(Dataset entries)
***

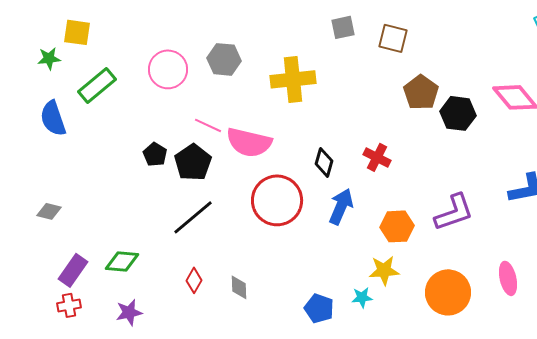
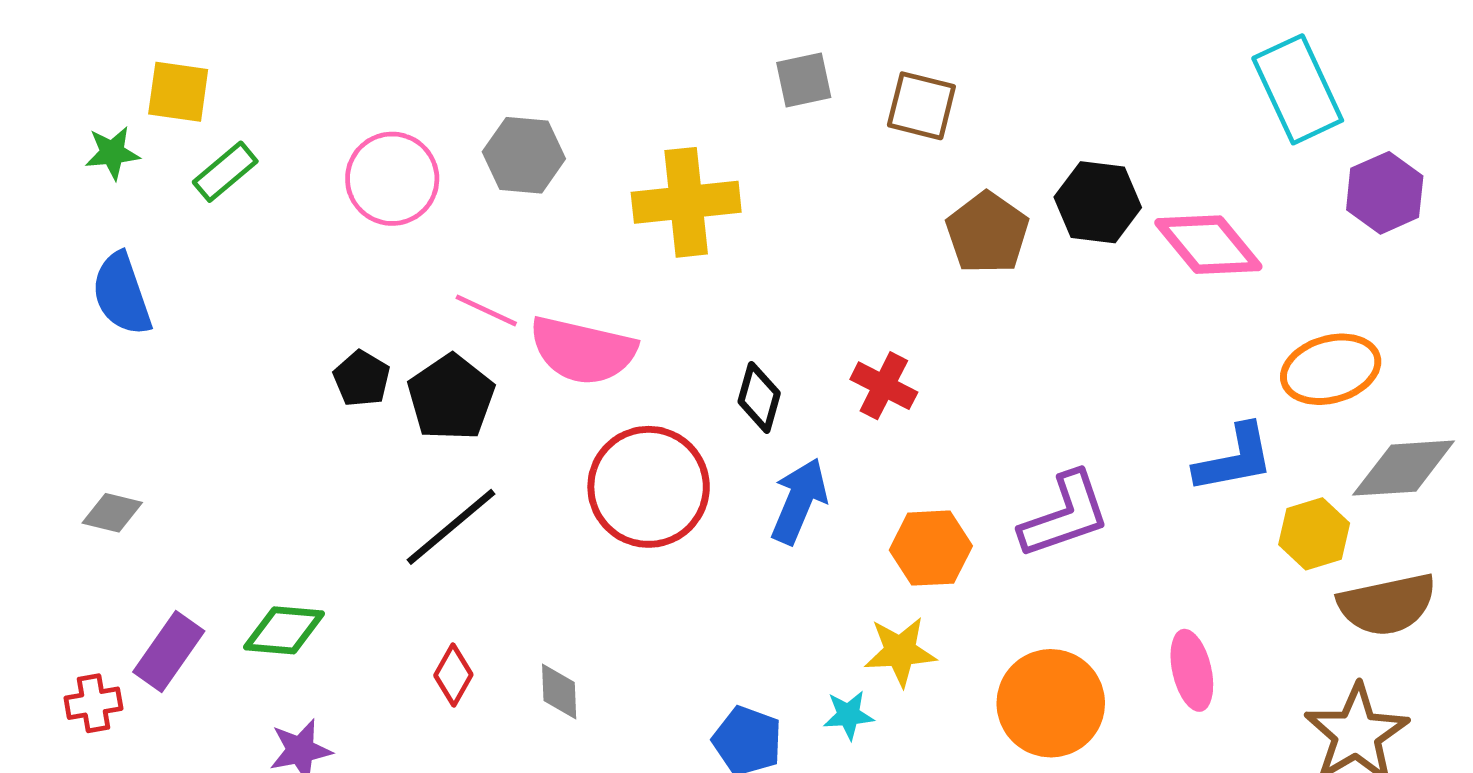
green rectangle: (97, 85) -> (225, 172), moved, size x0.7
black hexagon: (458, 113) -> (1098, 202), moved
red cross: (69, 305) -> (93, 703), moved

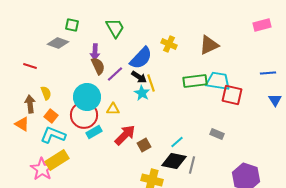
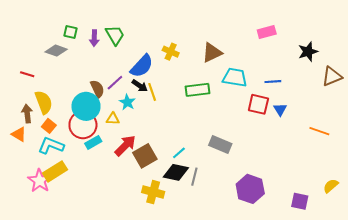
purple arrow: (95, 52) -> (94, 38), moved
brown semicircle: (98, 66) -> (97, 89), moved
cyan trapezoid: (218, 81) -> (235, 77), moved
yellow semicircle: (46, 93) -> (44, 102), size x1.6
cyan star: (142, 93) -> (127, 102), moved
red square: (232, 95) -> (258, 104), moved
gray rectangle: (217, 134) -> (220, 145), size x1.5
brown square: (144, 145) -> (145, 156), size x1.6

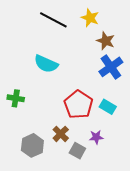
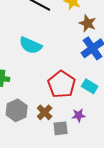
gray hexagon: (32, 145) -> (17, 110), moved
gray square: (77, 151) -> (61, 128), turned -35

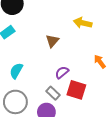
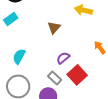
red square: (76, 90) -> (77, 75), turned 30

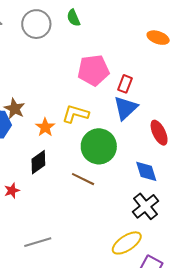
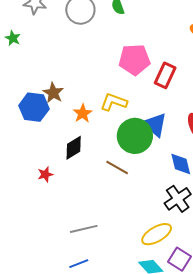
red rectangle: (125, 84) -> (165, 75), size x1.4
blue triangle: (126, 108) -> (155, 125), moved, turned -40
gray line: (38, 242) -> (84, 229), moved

***

* [Task requirements] Go through the records above, find each line with the string "square", and copy it.

* [Output]
red square: (232, 95) -> (258, 104), moved
brown square: (144, 145) -> (145, 156), size x1.6
gray square: (77, 151) -> (61, 128), turned -35
red square: (76, 90) -> (77, 75), turned 30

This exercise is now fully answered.